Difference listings
┌──
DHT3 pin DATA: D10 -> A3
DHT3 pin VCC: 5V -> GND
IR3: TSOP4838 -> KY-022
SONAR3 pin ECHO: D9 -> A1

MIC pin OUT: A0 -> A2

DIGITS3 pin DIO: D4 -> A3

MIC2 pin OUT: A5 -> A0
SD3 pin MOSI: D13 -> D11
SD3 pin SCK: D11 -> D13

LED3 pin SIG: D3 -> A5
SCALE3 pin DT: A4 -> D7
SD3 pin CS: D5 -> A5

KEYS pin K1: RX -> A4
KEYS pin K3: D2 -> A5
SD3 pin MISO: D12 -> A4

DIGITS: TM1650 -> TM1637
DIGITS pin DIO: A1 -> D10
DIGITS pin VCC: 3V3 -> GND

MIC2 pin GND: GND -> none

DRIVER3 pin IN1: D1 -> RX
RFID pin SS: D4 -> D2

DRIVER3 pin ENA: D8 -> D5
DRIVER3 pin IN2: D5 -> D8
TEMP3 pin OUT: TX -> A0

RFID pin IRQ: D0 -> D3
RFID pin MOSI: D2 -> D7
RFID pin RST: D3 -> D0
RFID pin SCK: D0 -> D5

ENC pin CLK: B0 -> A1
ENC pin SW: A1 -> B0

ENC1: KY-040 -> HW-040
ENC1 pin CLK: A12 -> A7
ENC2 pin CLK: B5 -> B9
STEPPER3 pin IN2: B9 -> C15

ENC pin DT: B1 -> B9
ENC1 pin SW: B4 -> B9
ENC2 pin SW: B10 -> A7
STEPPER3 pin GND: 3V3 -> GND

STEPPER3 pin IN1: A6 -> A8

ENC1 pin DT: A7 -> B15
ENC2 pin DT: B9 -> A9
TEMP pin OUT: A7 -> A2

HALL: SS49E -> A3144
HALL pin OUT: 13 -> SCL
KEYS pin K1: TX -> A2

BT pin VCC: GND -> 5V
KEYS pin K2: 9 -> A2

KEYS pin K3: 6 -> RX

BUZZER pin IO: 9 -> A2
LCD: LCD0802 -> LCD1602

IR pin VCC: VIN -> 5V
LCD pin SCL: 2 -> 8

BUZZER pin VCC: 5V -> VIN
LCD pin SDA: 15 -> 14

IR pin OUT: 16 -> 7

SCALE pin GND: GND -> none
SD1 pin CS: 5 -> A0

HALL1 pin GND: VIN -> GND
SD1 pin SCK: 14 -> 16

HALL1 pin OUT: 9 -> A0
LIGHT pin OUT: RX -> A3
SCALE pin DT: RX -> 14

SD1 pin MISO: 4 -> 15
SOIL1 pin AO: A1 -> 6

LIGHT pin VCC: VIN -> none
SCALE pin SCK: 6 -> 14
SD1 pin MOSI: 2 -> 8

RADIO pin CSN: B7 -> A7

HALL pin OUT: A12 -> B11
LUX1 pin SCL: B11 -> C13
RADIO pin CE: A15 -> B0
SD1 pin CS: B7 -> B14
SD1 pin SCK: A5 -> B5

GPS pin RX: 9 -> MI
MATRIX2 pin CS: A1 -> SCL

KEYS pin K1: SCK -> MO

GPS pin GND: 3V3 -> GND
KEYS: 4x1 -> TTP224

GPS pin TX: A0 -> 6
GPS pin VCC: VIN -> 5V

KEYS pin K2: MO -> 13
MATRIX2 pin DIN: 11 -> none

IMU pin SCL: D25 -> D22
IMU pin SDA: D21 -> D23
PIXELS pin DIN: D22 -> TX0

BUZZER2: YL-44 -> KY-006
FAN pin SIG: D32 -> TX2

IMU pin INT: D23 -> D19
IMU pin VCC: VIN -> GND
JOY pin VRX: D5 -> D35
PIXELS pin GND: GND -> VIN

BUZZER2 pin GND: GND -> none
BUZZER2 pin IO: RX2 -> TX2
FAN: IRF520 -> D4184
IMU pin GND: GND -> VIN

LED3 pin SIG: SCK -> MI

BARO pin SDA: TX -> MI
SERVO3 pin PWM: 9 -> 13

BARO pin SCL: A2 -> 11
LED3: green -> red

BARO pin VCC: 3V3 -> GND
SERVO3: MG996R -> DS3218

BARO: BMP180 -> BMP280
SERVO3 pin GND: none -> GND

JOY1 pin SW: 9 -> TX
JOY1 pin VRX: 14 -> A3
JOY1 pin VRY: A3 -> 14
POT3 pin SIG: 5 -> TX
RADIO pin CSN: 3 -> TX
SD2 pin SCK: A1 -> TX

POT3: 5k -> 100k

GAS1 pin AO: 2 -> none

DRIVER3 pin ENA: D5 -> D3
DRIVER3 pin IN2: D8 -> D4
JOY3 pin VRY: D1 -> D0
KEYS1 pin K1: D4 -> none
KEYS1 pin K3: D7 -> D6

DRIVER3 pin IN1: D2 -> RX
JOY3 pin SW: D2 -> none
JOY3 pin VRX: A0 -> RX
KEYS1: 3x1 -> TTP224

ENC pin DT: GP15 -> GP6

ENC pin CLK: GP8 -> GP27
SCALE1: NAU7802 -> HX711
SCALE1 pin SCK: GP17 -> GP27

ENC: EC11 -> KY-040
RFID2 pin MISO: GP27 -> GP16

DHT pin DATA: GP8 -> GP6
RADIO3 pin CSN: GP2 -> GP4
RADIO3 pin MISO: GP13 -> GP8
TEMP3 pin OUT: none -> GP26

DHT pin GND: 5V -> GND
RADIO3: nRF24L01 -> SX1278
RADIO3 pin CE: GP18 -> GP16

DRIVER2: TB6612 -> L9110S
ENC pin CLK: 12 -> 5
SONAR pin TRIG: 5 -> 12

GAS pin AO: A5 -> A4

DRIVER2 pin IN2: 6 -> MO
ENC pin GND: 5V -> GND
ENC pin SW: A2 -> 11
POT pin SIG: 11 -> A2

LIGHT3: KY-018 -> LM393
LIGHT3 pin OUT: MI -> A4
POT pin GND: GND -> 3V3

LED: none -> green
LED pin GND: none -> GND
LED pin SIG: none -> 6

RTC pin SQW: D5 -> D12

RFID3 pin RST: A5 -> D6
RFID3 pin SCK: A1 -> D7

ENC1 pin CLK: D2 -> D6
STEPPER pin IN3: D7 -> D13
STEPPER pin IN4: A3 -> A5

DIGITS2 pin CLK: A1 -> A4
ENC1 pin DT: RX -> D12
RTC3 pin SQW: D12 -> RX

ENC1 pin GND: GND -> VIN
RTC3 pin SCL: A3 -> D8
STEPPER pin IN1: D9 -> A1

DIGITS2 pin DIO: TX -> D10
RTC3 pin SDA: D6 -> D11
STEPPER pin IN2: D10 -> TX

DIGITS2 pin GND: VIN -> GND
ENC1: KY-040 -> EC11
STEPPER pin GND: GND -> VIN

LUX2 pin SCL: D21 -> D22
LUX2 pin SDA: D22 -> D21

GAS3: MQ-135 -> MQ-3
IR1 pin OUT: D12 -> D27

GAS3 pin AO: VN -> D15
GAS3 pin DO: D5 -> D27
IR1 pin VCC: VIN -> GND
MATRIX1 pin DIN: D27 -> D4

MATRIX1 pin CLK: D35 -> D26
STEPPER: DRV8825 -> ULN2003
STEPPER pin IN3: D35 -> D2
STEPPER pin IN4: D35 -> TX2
└──
• [WHAT IS BEING ASKED]
Take the line that contains "DIGITS2 pin DIO: TX -> D10" and every line after it to the end of the entries above, and reproduce them exactly.

• [REPLY TO THE EXERCISE]
DIGITS2 pin DIO: TX -> D10
RTC3 pin SDA: D6 -> D11
STEPPER pin IN2: D10 -> TX

DIGITS2 pin GND: VIN -> GND
ENC1: KY-040 -> EC11
STEPPER pin GND: GND -> VIN

LUX2 pin SCL: D21 -> D22
LUX2 pin SDA: D22 -> D21

GAS3: MQ-135 -> MQ-3
IR1 pin OUT: D12 -> D27

GAS3 pin AO: VN -> D15
GAS3 pin DO: D5 -> D27
IR1 pin VCC: VIN -> GND
MATRIX1 pin DIN: D27 -> D4

MATRIX1 pin CLK: D35 -> D26
STEPPER: DRV8825 -> ULN2003
STEPPER pin IN3: D35 -> D2
STEPPER pin IN4: D35 -> TX2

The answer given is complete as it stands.